__The task__:
In the entries below, find the line with "brown headphones [329,298,397,370]" and print exactly every line from there up to and including the line with "none -> brown car [582,280,610,331]", with no other lines.

*** Material provided Section Begins ***

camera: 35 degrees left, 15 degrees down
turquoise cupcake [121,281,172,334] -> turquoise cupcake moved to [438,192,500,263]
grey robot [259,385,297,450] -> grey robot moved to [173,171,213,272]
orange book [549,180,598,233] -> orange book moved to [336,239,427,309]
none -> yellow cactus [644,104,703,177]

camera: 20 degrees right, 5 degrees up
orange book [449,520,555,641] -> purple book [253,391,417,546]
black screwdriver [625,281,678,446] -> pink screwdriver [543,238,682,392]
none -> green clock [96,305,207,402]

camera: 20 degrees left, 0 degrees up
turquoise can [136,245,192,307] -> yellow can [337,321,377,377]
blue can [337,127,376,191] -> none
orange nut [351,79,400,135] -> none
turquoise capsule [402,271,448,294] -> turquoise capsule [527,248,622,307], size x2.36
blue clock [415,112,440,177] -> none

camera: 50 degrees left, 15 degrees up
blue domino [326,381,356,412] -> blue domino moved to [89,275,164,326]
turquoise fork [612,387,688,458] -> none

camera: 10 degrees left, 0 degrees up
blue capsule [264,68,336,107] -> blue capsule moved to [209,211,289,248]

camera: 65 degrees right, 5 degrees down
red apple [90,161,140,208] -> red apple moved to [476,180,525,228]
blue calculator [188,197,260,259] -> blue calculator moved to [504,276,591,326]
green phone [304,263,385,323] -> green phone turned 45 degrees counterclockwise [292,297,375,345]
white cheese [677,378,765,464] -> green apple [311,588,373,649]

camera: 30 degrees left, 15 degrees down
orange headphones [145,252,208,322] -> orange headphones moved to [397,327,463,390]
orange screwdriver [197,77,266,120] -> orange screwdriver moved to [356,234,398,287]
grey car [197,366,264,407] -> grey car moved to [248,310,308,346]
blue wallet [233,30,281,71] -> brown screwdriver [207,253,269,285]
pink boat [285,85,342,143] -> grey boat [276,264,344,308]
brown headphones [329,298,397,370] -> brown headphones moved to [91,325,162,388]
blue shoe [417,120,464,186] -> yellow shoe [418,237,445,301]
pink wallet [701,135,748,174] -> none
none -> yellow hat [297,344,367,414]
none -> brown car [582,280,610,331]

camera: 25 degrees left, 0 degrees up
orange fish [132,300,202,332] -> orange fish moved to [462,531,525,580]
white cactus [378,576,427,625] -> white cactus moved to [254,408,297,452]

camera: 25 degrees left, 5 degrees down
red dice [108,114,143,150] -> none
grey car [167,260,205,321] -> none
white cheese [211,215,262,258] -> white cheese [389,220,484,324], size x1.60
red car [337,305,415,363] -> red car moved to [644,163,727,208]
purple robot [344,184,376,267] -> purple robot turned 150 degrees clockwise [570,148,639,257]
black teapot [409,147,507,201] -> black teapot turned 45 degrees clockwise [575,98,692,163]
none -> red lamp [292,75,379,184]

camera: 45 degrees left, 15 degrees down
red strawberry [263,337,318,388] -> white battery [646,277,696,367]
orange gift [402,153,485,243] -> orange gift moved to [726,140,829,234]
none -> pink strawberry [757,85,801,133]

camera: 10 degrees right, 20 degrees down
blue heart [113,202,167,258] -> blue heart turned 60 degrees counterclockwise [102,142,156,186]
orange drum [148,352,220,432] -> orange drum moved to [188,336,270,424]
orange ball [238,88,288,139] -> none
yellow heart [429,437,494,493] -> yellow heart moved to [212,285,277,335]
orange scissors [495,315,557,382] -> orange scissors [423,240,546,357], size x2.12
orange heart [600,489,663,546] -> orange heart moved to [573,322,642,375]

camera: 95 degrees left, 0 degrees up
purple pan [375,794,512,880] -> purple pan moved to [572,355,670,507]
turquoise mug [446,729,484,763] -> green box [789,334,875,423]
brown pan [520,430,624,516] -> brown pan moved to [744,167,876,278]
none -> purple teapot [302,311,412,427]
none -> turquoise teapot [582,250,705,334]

*** Material provided Section Ends ***

__Answer section__:
brown headphones [329,298,397,370] -> brown headphones moved to [91,325,162,388]
blue shoe [417,120,464,186] -> yellow shoe [418,237,445,301]
pink wallet [701,135,748,174] -> none
none -> yellow hat [297,344,367,414]
none -> brown car [582,280,610,331]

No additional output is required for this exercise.